**PROBLEM REQUIREMENTS**
Please keep the images out and set down the data exactly as given.

**RECORDED DATA**
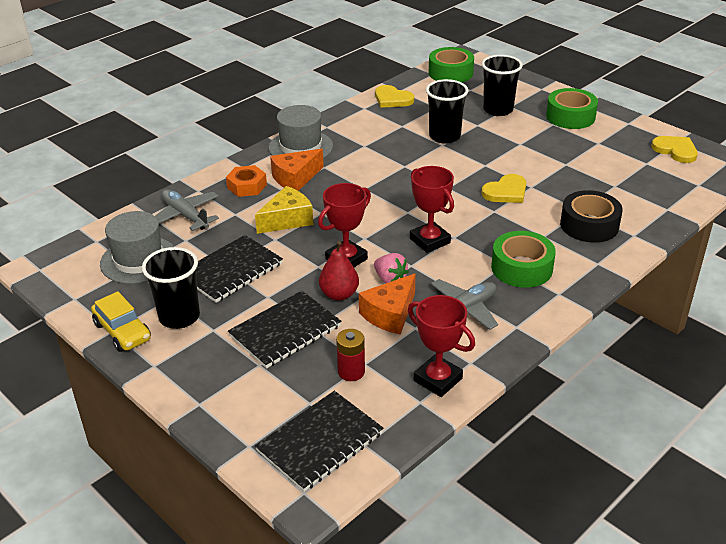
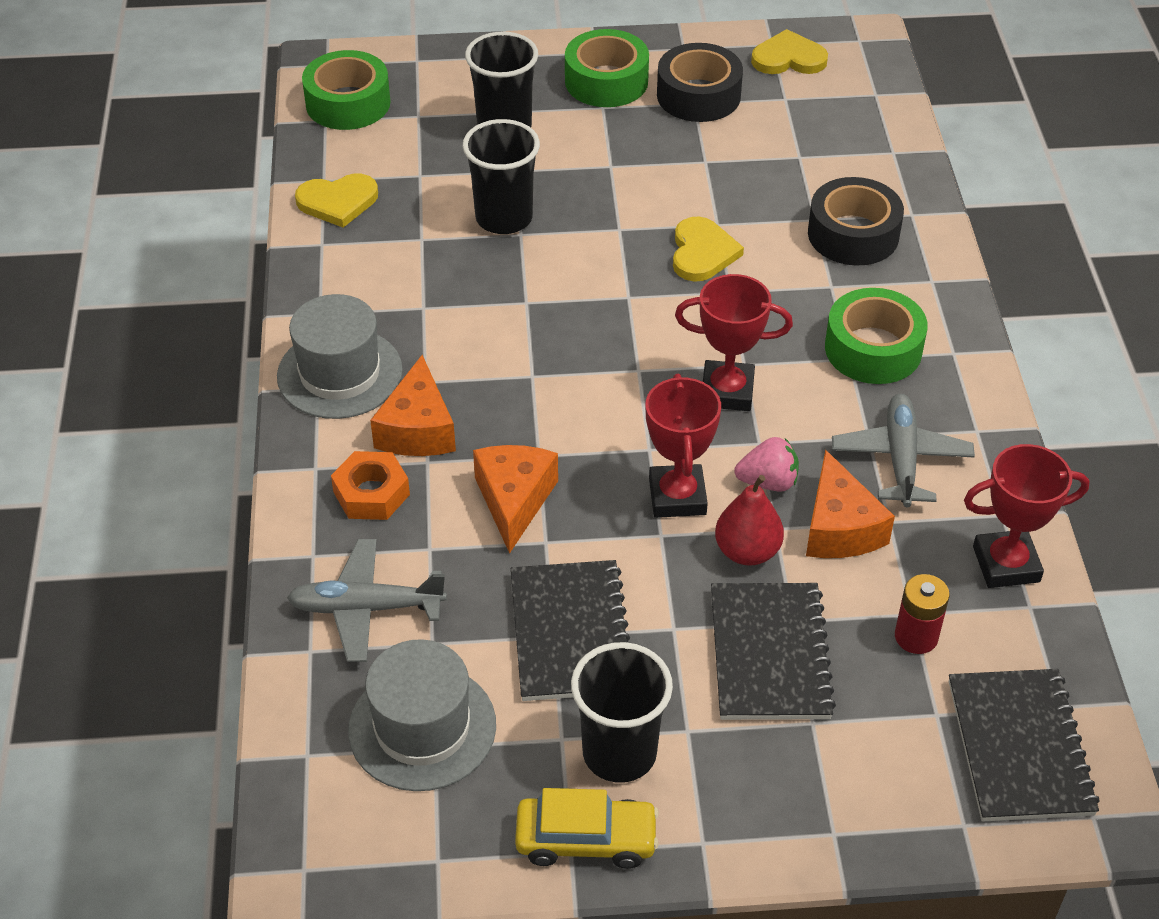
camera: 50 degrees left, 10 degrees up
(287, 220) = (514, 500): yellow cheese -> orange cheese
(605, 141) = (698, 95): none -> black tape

**COMPLETED EXERCISE**
camera: 50 degrees left, 10 degrees up
(287, 220) = (514, 500): yellow cheese -> orange cheese
(605, 141) = (698, 95): none -> black tape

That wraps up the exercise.